**Task goal**
Set down each line from the line holding "(468, 130) = (411, 365): green" to the last line of the entries below, exactly, with both ends included and without pictures.

══ Provided material

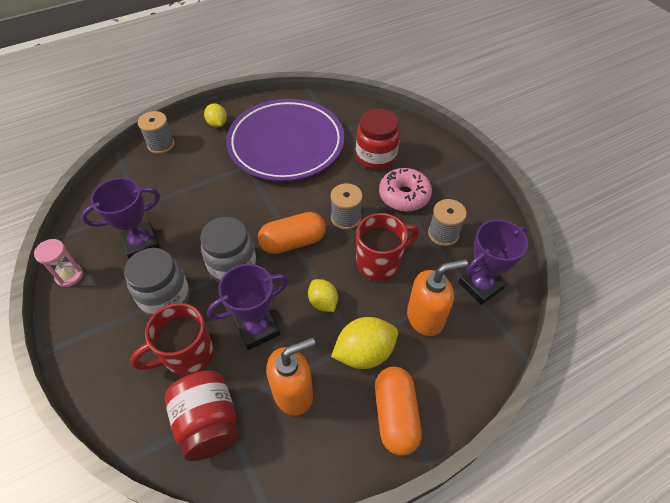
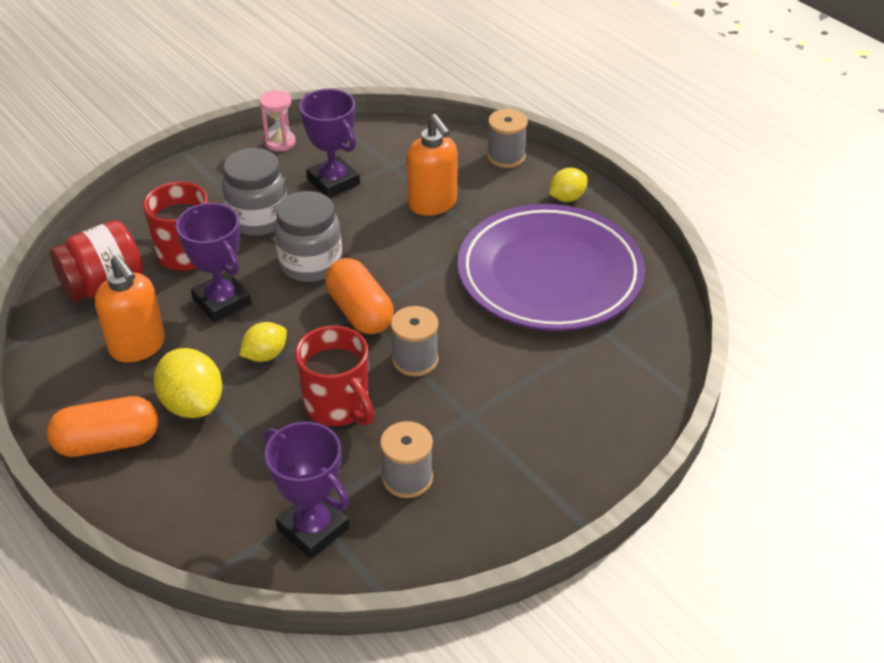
camera: 80 degrees right, 10 degrees down
(376, 157) = (555, 381): red jar -> none
(404, 195) = (477, 424): pink donut -> none
(425, 318) = (250, 464): orange soap dispenser -> orange soap dispenser (433, 204)

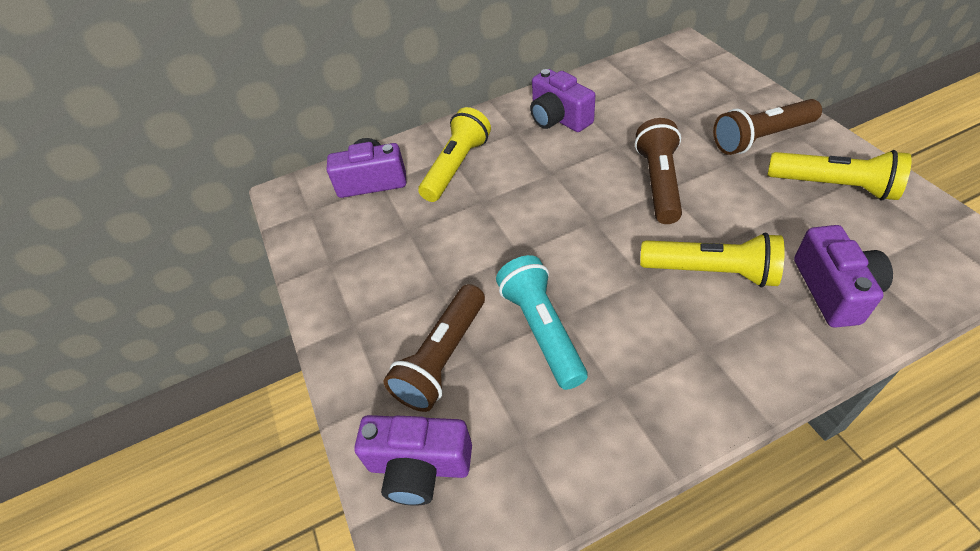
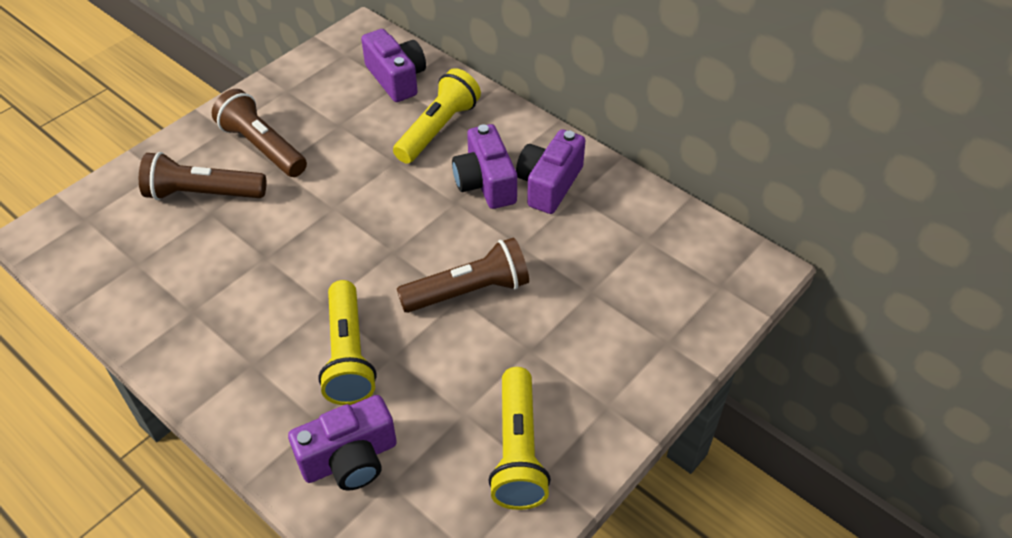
camera: 60 degrees right, 0 degrees up
(419, 466) = (105, 212): purple camera -> purple camera (485, 183)
(457, 167) = (438, 129): yellow flashlight -> yellow flashlight turned 60 degrees counterclockwise
(542, 329) = (246, 247): turquoise flashlight -> none
(761, 138) = (584, 372): brown flashlight -> brown flashlight (262, 147)

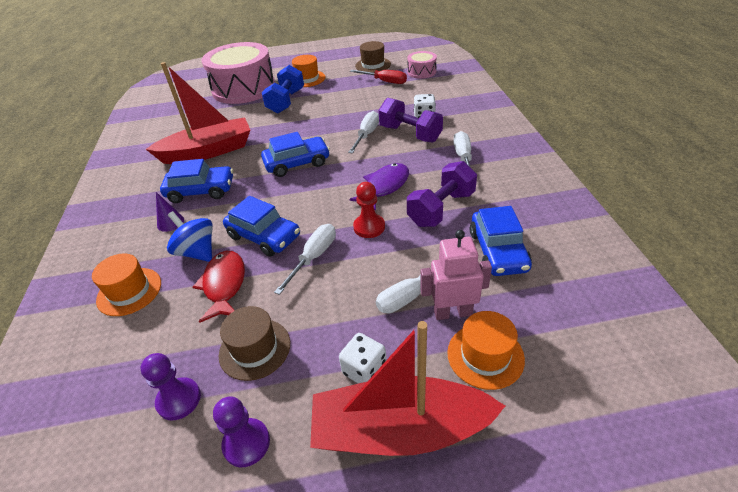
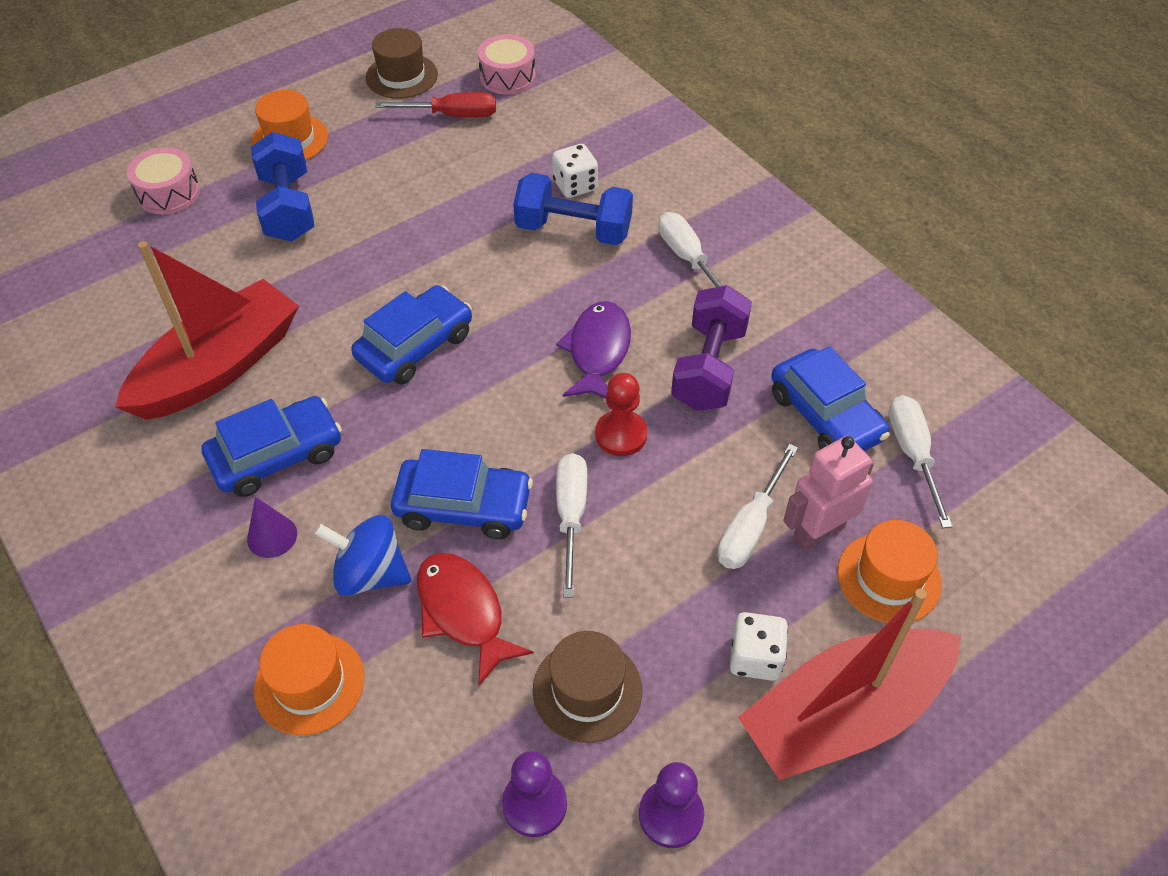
camera: 30 degrees left, 10 degrees up
(244, 88) = (168, 193): pink drum -> pink drum, size x0.45
(367, 135) = (499, 250): white screwdriver -> white screwdriver (912, 454)
(410, 134) = (573, 230): purple dumbbell -> blue dumbbell

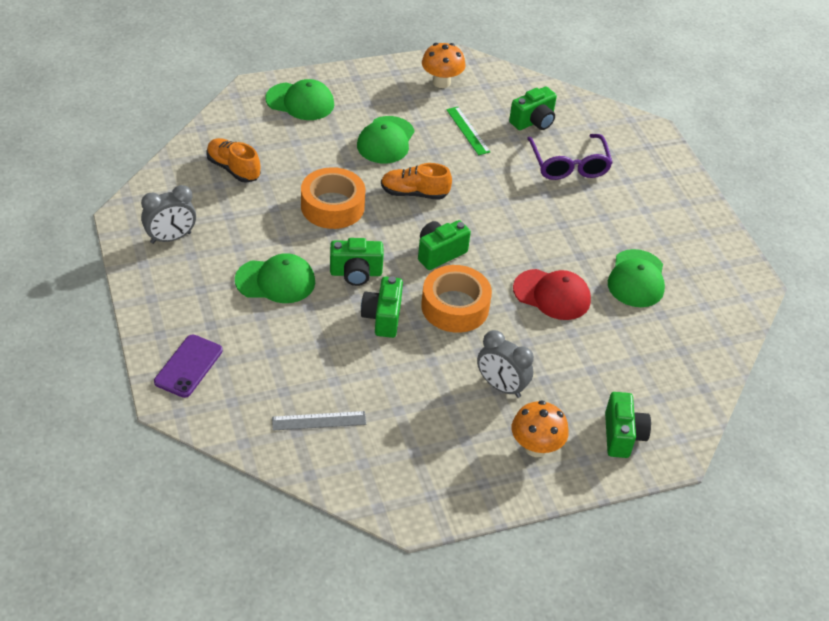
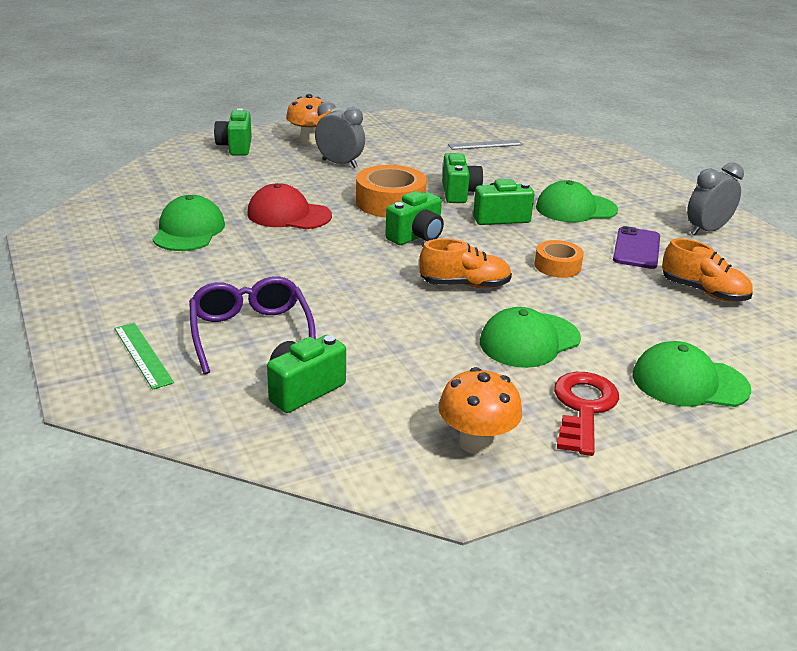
camera: 175 degrees right, 15 degrees down
(188, 366) = (608, 162): purple phone -> purple phone (636, 248)
(332, 206) = (557, 266): orange tape -> orange tape, size x0.59
(374, 94) = (583, 408): none -> red key
(386, 140) = (529, 340): green cap -> green cap turned 135 degrees counterclockwise
(468, 130) = (411, 365): green ruler -> green ruler (143, 355)

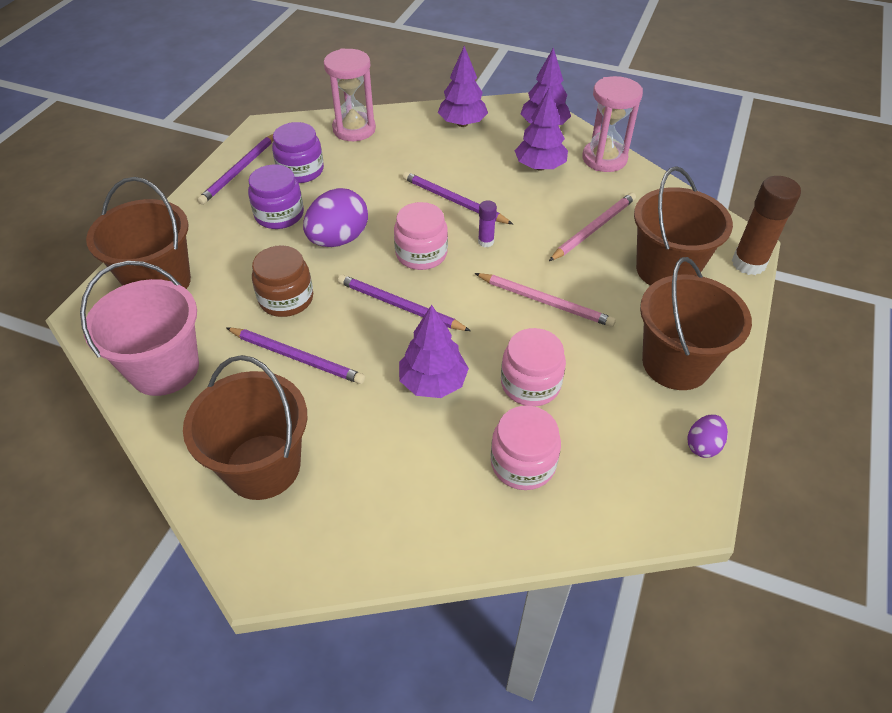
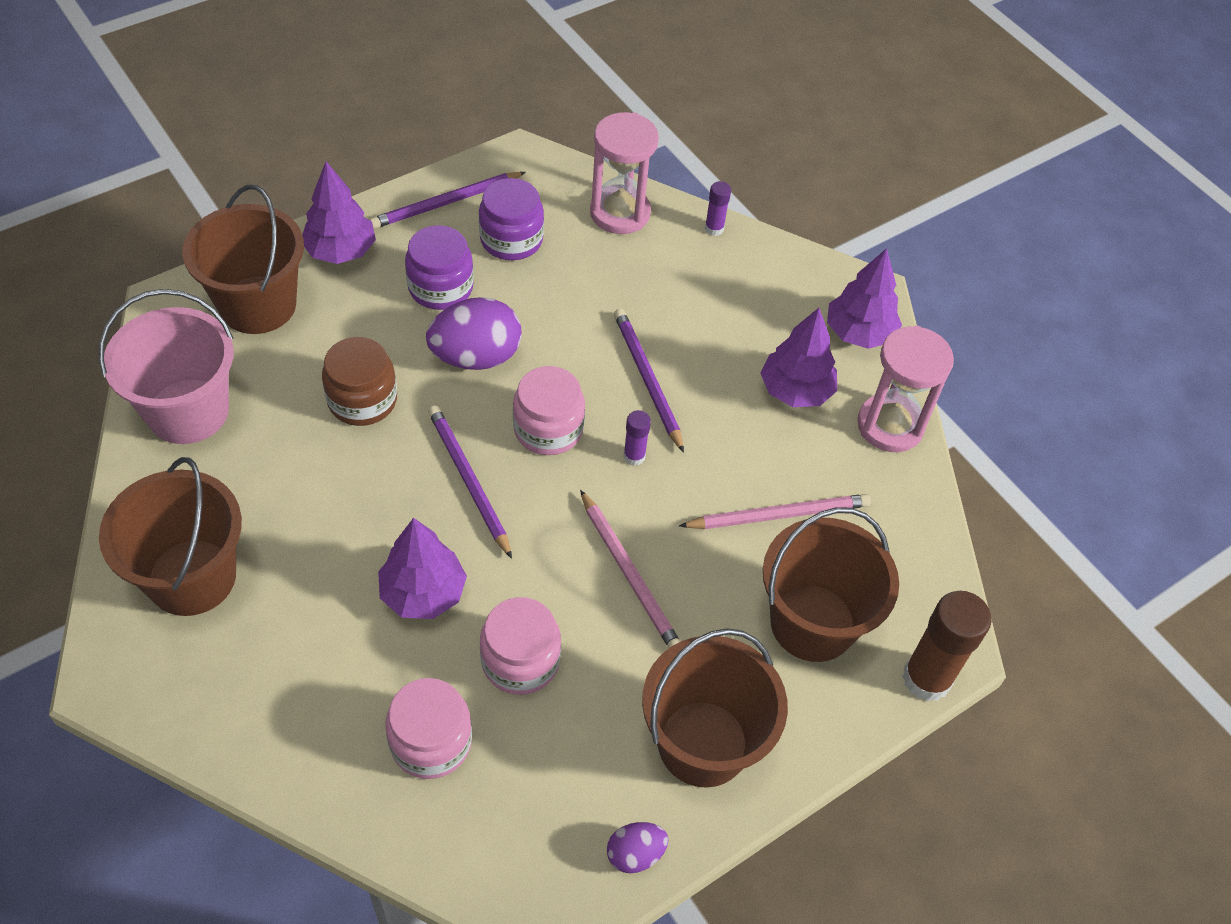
camera: 30 degrees right, 5 degrees up
(296, 357) = (317, 476): purple pencil -> none
(416, 113) = (714, 228): none -> purple glue stick
(462, 123) = (757, 274): purple tree -> purple tree (340, 251)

════

**Solved exercise**
(468, 130) = (411, 365): green ruler -> green ruler (143, 355)

camera: 30 degrees right, 5 degrees up
(296, 357) = (317, 476): purple pencil -> none
(416, 113) = (714, 228): none -> purple glue stick
(462, 123) = (757, 274): purple tree -> purple tree (340, 251)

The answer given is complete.